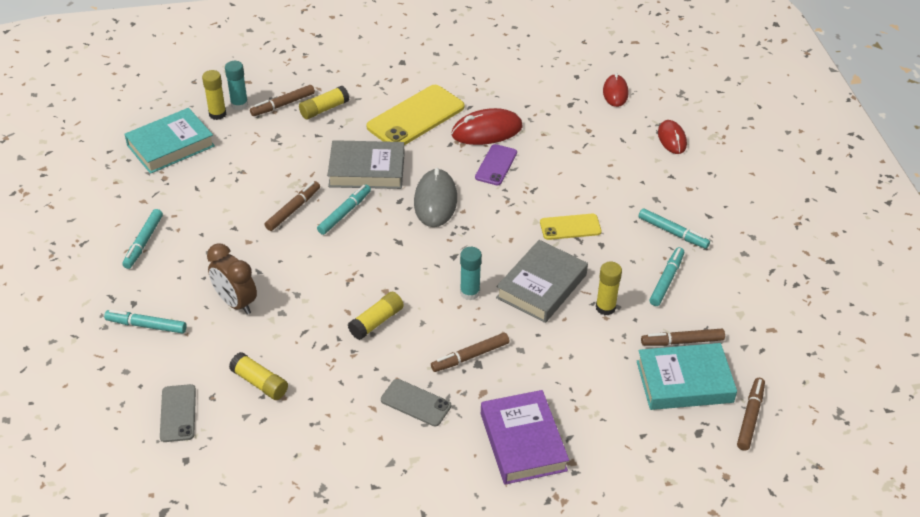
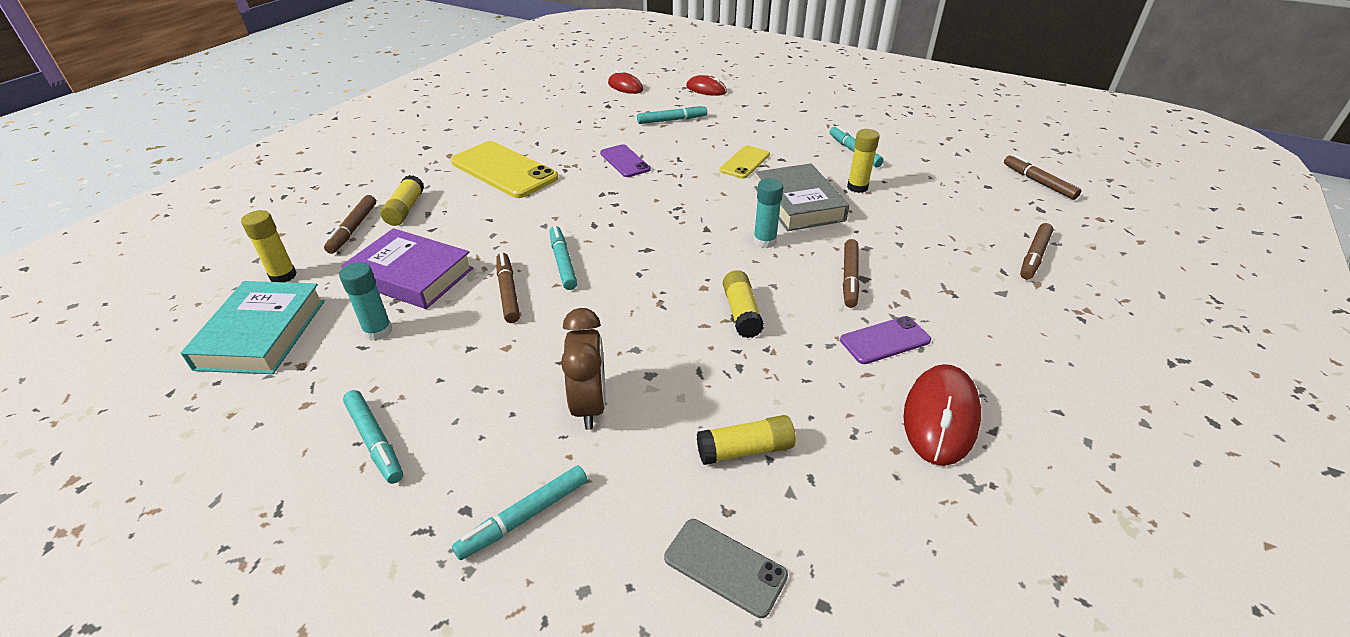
camera: 50 degrees left, 5 degrees down
(236, 303) = (589, 405): brown clock -> brown clock turned 90 degrees counterclockwise
(239, 104) = (299, 255): turquoise glue stick -> turquoise glue stick (378, 331)
(367, 170) = (526, 223): grey book -> none
(415, 117) = (504, 170): yellow phone -> yellow phone turned 45 degrees counterclockwise
(415, 403) = (885, 340): grey phone -> purple phone
(435, 201) = (623, 207): grey mouse -> none
(487, 131) = (578, 148): red mouse -> red mouse (940, 417)
(523, 442) = (991, 298): purple book -> purple book (411, 275)
(672, 232) = (804, 128): turquoise marker -> turquoise marker (671, 120)
(682, 342) = (930, 173): brown marker -> brown marker (1034, 256)
(684, 382) = (976, 191): turquoise book -> none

▬▬▬

Problem statement: The records need to be restated word for word, minus any images.

Exercise solution:
camera: 50 degrees left, 5 degrees down
(236, 303) = (589, 405): brown clock -> brown clock turned 90 degrees counterclockwise
(239, 104) = (299, 255): turquoise glue stick -> turquoise glue stick (378, 331)
(367, 170) = (526, 223): grey book -> none
(415, 117) = (504, 170): yellow phone -> yellow phone turned 45 degrees counterclockwise
(415, 403) = (885, 340): grey phone -> purple phone
(435, 201) = (623, 207): grey mouse -> none
(487, 131) = (578, 148): red mouse -> red mouse (940, 417)
(523, 442) = (991, 298): purple book -> purple book (411, 275)
(672, 232) = (804, 128): turquoise marker -> turquoise marker (671, 120)
(682, 342) = (930, 173): brown marker -> brown marker (1034, 256)
(684, 382) = (976, 191): turquoise book -> none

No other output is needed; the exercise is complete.